### What to work on
Among the lines of data below, reproduce only those from the one with "white strawberry: 5 -> 8" through the one with "pink carton: 1 -> 2", exactly as they stand, both ends included.

Provided information Block Start

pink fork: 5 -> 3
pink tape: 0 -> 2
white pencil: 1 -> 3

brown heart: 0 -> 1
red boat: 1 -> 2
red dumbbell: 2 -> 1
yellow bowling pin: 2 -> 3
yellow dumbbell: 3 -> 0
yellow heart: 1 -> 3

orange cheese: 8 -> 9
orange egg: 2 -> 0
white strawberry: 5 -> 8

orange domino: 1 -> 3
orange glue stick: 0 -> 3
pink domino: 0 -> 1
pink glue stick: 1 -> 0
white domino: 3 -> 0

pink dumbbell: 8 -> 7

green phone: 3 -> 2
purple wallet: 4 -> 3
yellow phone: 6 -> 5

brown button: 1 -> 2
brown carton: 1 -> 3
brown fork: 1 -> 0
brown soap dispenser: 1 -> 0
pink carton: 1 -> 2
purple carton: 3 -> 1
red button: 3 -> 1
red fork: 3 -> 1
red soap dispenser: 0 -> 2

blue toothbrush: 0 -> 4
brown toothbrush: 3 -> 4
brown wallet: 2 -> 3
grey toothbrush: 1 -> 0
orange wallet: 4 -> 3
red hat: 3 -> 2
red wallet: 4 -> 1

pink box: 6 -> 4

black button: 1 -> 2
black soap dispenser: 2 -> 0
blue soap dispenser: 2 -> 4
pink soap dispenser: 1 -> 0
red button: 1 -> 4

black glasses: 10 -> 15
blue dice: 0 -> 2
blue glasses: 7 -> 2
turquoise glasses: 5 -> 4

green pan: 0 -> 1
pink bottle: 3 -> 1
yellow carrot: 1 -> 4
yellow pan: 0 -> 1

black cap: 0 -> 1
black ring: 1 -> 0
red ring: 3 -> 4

Provided information Block End

### Result for this exercise
white strawberry: 5 -> 8

orange domino: 1 -> 3
orange glue stick: 0 -> 3
pink domino: 0 -> 1
pink glue stick: 1 -> 0
white domino: 3 -> 0

pink dumbbell: 8 -> 7

green phone: 3 -> 2
purple wallet: 4 -> 3
yellow phone: 6 -> 5

brown button: 1 -> 2
brown carton: 1 -> 3
brown fork: 1 -> 0
brown soap dispenser: 1 -> 0
pink carton: 1 -> 2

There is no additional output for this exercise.